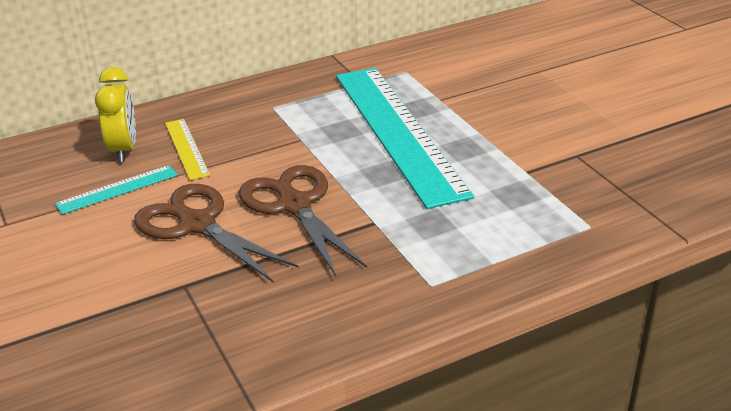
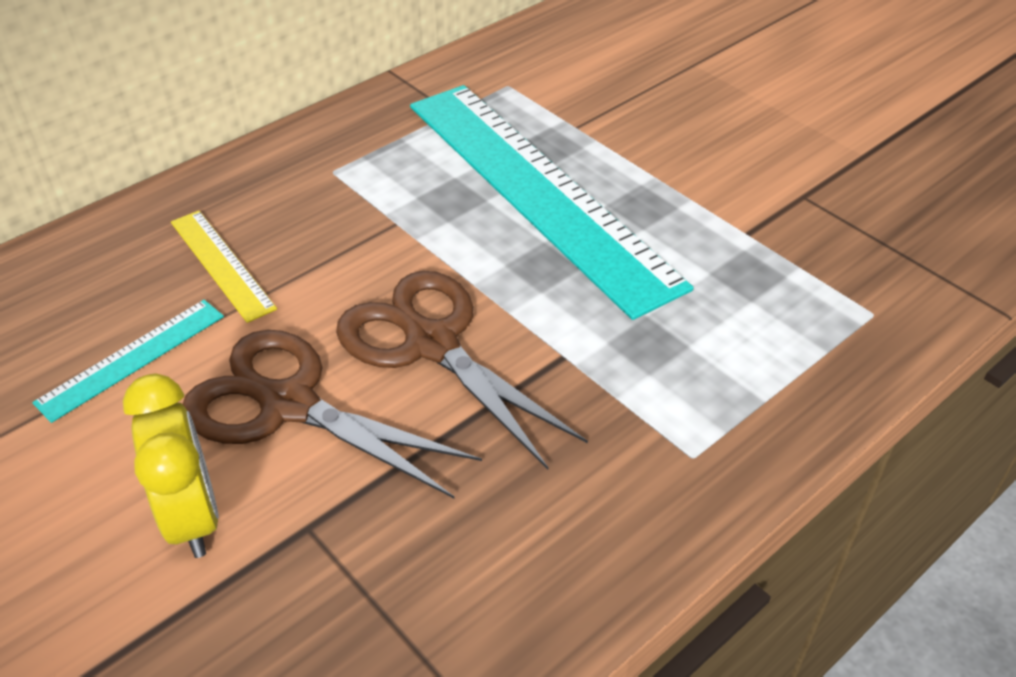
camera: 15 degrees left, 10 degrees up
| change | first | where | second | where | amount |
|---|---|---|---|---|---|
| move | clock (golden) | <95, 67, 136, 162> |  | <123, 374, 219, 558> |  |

◆ ◆ ◆ ◆

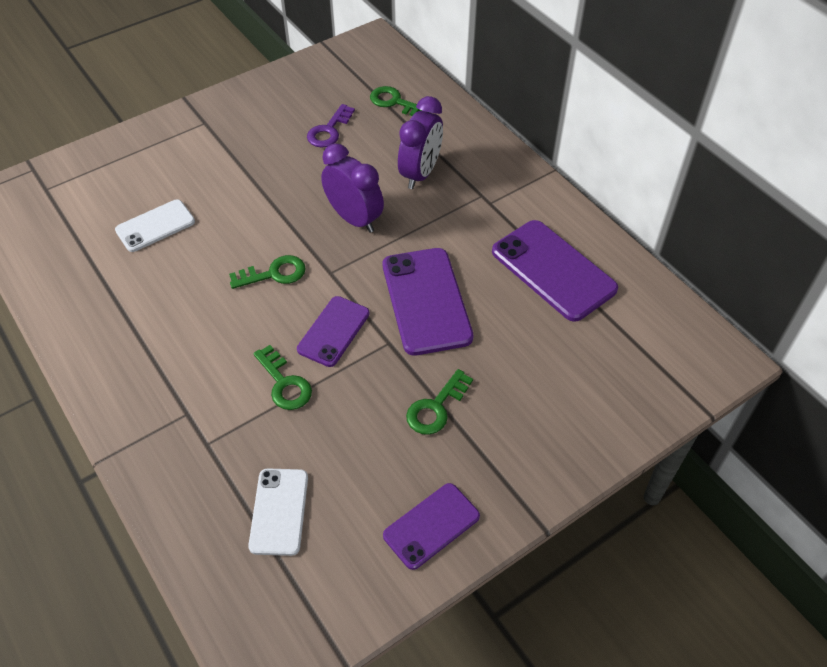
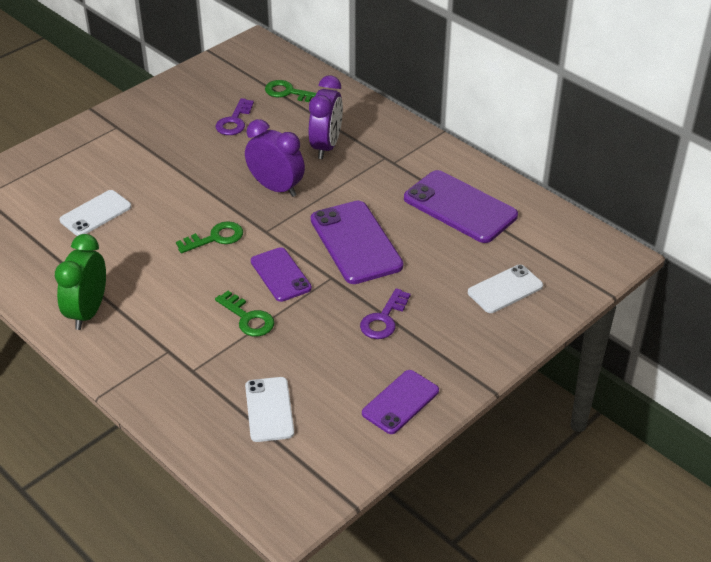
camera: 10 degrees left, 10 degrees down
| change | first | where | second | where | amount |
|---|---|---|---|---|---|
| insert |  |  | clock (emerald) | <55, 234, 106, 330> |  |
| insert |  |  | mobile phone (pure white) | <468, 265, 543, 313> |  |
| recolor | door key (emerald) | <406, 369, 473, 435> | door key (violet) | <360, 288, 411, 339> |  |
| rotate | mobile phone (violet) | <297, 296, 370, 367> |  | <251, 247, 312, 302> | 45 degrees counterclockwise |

◆ ◆ ◆ ◆

### Exercise objective
Each line in the listing above from the one containing "camera: 15 degrees left, 10 degrees up" through the one containing "move | clock" should be repeated exactly, and no other line.

### Problem solution
camera: 15 degrees left, 10 degrees up
| change | first | where | second | where | amount |
|---|---|---|---|---|---|
| move | clock (golden) | <95, 67, 136, 162> |  | <123, 374, 219, 558> |  |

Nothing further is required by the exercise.